● **Task details**
Without including any picture, transcribe the entries below word for word.
Exercise material below:
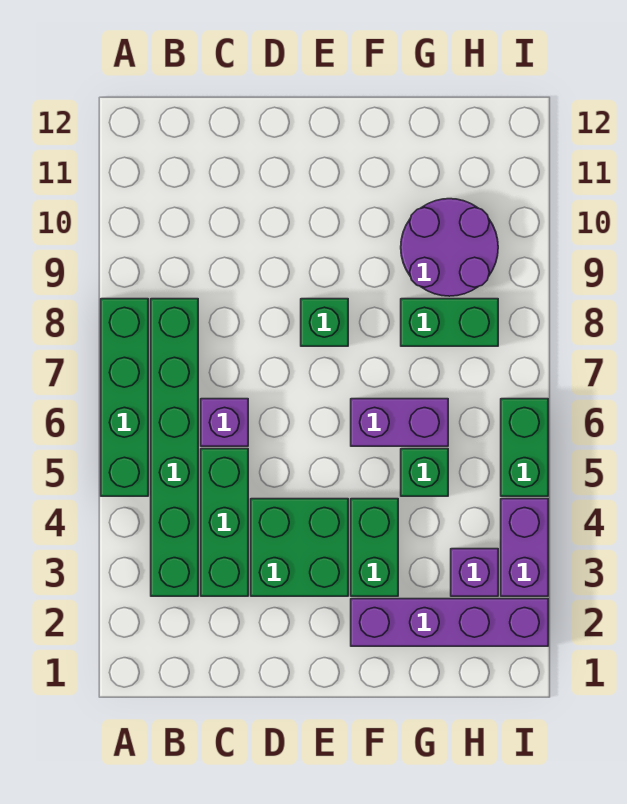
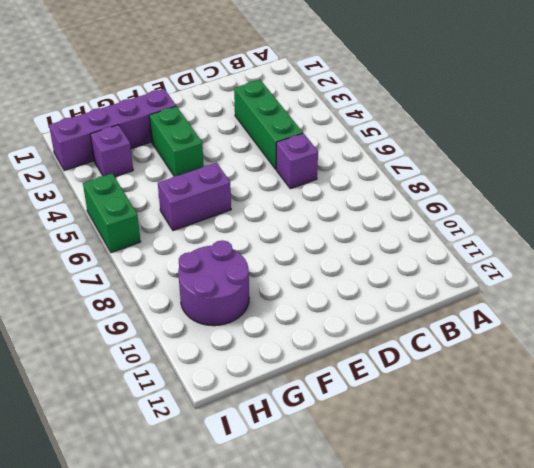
none -> green brick A5:A8 level 1
none -> green brick B3:B8 level 1
none -> green brick D3:E4 level 1

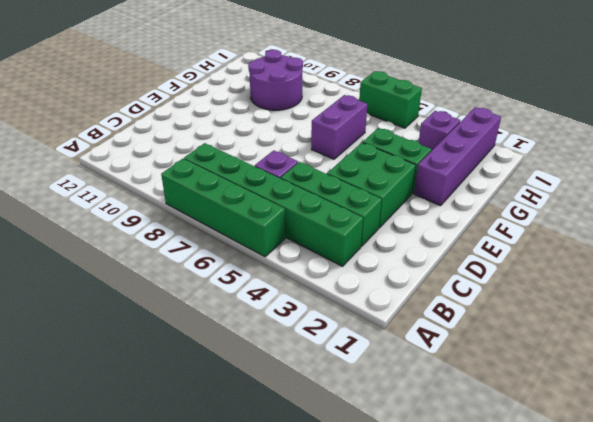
none -> green brick E8 level 1
none -> green brick G5 level 1
none -> green brick G8:H8 level 1

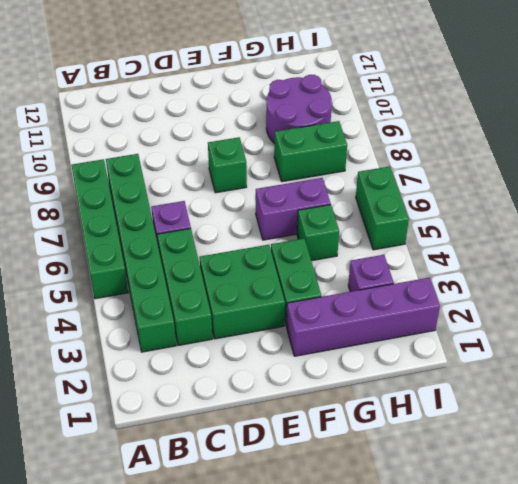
none -> purple brick I3:I4 level 1

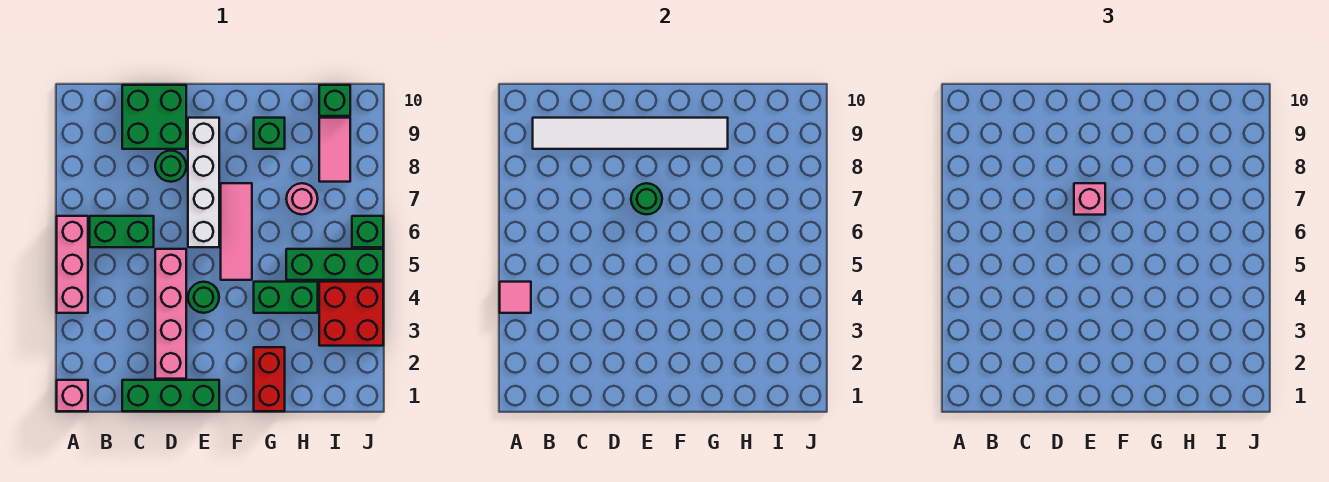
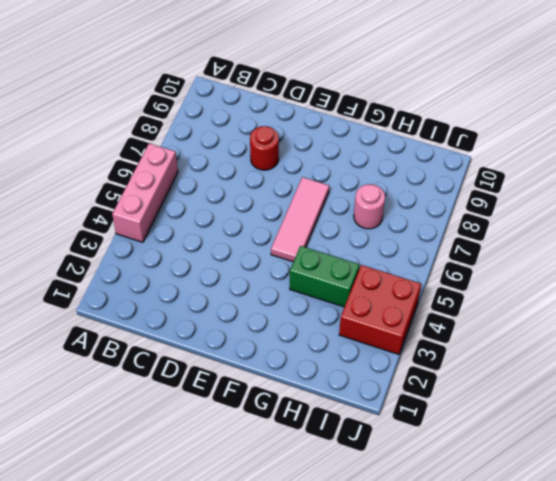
red round brick D8 level 1 -> green round brick D8 level 1
none -> pink brick A1 level 1
none -> green brick B6:C6 level 1
none -> green brick C1:E1 level 1

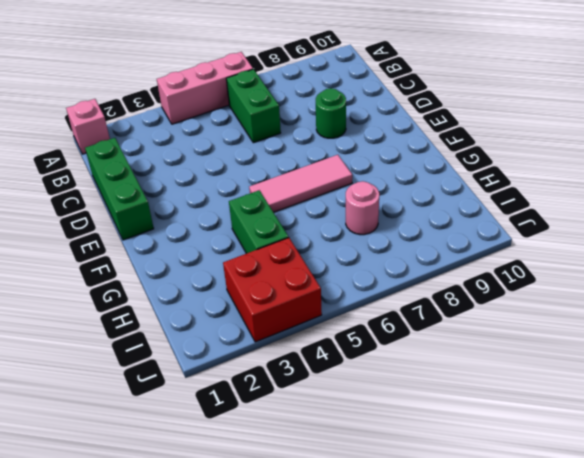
none -> green brick C9:D10 level 1
none -> pink brick D2:D5 level 1
none -> green round brick E4 level 1

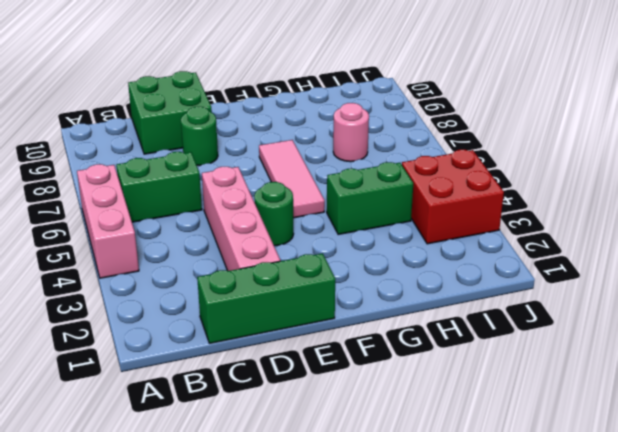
none -> pink brick A1 level 1
none -> white brick E6:E9 level 1
none -> red brick G1:G2 level 1

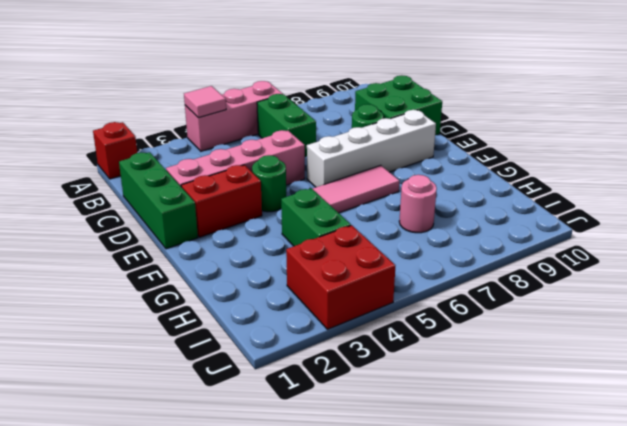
red brick A1 level 1 -> pink brick A1 level 1
red brick E2:E3 level 1 -> red brick G1:G2 level 1
none -> green brick G9 level 1
none -> green brick H5:J5 level 1
none -> pink tile I8:I9 level 1

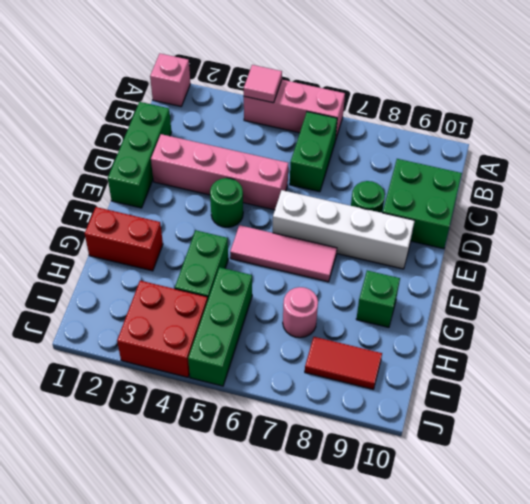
red tile I8:I9 level 1 -> pink tile I8:I9 level 1
none -> green brick I10 level 1
none -> green brick J6 level 1
none -> white tile B9:G9 level 2

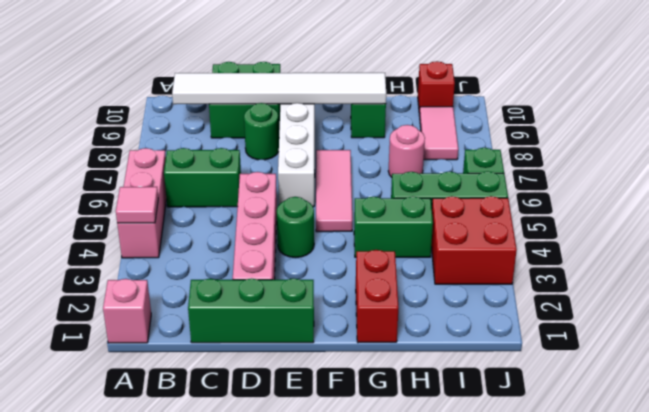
red brick I10 level 1 -> green brick I10 level 1
none -> green round brick E7 level 2
none -> pink brick E7 level 3

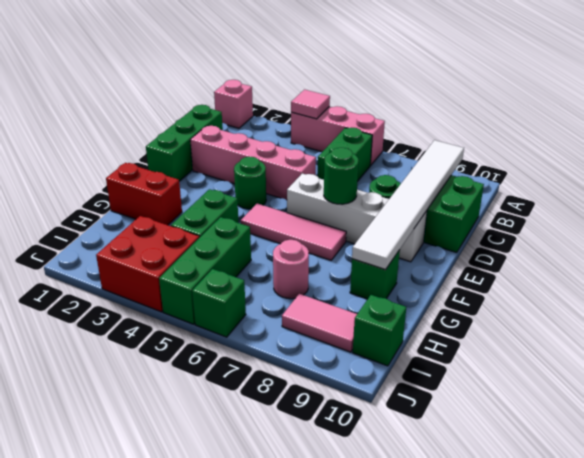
none -> pink brick E7 level 3

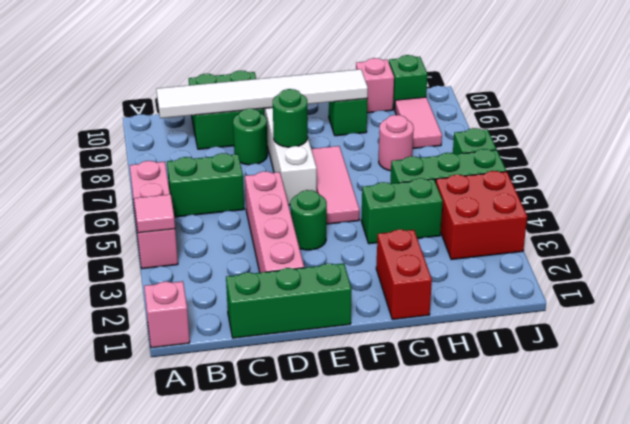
pink brick H10 level 1 -> pink brick E7 level 3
End of Exercise material.
● **Solution below**
none -> green brick A5:A8 level 1
none -> green brick B3:B8 level 1
none -> green brick D3:E4 level 1

none -> green brick E8 level 1
none -> green brick G5 level 1
none -> green brick G8:H8 level 1

none -> purple brick I3:I4 level 1

red round brick D8 level 1 -> green round brick D8 level 1
none -> pink brick A1 level 1
none -> green brick B6:C6 level 1
none -> green brick C1:E1 level 1

none -> green brick C9:D10 level 1
none -> pink brick D2:D5 level 1
none -> green round brick E4 level 1

none -> pink brick A1 level 1
none -> white brick E6:E9 level 1
none -> red brick G1:G2 level 1

red brick A1 level 1 -> pink brick A1 level 1
red brick E2:E3 level 1 -> red brick G1:G2 level 1
none -> green brick G9 level 1
none -> green brick H5:J5 level 1
none -> pink tile I8:I9 level 1

red tile I8:I9 level 1 -> pink tile I8:I9 level 1
none -> green brick I10 level 1
none -> green brick J6 level 1
none -> white tile B9:G9 level 2

red brick I10 level 1 -> green brick I10 level 1
none -> green round brick E7 level 2
none -> pink brick E7 level 3

none -> pink brick E7 level 3

pink brick H10 level 1 -> pink brick E7 level 3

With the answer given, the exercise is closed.